Records for this exercise below:

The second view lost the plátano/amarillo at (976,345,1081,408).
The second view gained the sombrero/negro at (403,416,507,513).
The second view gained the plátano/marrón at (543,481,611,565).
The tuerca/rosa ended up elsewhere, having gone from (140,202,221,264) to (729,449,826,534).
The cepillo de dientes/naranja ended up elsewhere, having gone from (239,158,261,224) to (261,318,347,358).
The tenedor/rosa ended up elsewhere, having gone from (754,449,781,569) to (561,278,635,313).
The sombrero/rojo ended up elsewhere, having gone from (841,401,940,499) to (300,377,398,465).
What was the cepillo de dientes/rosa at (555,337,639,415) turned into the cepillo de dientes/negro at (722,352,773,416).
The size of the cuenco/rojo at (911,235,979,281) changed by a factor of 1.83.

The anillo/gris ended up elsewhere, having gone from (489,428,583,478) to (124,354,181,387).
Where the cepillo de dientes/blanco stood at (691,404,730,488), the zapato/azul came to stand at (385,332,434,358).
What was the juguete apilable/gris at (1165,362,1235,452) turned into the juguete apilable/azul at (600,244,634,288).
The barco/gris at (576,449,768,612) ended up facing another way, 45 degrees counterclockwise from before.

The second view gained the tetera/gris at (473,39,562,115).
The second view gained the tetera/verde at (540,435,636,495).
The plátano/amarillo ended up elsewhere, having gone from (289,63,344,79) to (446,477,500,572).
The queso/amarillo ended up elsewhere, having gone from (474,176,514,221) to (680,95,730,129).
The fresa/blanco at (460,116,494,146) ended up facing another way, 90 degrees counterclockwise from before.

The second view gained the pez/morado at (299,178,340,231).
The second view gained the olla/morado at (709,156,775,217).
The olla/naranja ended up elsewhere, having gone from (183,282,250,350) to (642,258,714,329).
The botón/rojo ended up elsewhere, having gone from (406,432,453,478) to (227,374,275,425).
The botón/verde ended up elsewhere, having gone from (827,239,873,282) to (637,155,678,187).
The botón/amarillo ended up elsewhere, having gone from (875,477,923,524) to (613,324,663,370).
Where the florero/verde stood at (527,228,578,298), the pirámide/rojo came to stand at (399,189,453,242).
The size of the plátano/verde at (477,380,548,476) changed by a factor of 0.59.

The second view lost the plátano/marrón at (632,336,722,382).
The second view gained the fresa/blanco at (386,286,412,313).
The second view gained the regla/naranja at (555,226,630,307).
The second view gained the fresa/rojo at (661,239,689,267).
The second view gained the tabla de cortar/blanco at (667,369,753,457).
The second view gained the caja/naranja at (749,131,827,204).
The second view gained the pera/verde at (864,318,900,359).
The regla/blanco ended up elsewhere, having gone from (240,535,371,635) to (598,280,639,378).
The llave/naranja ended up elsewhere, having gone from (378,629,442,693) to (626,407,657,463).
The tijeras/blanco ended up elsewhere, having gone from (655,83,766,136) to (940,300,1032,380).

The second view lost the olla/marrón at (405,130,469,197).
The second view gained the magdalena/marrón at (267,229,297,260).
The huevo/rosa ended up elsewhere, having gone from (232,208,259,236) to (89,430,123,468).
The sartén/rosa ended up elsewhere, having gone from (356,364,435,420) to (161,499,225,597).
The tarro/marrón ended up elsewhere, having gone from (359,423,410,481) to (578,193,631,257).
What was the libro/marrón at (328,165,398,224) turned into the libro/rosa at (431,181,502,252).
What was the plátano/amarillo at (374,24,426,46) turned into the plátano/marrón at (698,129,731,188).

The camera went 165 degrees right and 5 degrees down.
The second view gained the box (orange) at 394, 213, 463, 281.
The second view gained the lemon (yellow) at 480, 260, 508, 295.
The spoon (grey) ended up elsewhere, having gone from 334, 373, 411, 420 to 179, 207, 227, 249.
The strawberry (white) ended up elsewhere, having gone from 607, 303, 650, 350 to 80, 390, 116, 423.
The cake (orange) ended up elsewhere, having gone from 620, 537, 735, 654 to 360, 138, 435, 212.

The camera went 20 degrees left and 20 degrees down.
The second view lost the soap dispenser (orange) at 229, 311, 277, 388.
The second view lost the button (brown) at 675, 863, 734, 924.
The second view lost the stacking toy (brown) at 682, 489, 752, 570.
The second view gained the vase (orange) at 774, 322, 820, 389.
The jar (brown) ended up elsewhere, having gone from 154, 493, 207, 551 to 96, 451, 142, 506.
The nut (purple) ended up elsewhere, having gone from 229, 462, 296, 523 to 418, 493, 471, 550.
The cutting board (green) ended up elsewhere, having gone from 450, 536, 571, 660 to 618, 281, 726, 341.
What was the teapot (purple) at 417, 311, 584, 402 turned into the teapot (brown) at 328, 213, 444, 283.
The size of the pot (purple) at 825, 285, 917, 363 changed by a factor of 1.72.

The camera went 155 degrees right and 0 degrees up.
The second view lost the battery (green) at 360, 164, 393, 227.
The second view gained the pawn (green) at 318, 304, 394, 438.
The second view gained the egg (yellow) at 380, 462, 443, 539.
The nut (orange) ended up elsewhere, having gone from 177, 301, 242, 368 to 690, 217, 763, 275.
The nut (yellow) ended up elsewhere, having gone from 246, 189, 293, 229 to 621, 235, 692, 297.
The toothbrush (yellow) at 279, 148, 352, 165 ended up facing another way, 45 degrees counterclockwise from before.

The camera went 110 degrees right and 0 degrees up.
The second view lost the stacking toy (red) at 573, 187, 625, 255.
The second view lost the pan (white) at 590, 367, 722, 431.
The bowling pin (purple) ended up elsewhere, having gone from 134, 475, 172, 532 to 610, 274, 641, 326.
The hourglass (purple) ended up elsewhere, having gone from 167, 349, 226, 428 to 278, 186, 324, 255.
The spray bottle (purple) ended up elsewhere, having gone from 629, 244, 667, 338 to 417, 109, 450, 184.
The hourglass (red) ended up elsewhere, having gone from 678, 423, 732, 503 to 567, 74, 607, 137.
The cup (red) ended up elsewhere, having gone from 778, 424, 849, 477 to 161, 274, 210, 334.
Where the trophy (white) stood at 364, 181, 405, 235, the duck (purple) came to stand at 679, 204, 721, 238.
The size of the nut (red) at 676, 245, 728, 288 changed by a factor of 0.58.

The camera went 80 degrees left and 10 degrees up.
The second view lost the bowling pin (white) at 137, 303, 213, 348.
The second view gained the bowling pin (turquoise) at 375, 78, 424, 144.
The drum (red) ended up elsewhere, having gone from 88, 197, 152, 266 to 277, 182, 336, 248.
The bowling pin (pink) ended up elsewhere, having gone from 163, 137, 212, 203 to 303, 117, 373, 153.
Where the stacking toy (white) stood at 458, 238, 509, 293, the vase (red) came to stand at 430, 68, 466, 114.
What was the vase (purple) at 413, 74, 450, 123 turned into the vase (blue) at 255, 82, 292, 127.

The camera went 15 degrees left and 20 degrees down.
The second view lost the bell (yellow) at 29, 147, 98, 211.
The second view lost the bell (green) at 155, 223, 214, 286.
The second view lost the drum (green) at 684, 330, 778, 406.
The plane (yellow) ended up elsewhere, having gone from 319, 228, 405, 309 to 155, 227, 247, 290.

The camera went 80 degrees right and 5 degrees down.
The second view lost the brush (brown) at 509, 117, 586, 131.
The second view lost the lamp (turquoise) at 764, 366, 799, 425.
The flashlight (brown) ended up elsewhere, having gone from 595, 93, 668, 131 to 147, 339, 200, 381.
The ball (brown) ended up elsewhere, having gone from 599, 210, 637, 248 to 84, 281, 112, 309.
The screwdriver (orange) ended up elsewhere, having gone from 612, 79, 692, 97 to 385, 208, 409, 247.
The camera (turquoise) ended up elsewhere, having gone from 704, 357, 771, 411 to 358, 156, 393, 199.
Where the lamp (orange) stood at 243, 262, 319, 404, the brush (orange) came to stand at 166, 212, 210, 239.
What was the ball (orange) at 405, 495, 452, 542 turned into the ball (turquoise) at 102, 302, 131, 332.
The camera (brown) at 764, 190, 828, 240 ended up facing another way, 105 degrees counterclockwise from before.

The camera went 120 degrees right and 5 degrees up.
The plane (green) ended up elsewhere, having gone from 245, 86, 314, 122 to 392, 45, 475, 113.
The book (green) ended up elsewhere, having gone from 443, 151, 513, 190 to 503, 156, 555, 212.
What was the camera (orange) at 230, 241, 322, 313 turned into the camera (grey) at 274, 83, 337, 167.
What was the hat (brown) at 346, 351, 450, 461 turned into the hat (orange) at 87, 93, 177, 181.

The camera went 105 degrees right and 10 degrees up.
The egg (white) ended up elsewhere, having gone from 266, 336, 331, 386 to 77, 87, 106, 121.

End of Records for this exercise.

— Exercise requirements —
In the records, find every line that has the string "sombrero" and copy it.

— Result of this exercise —
The second view gained the sombrero/negro at (403,416,507,513).
The sombrero/rojo ended up elsewhere, having gone from (841,401,940,499) to (300,377,398,465).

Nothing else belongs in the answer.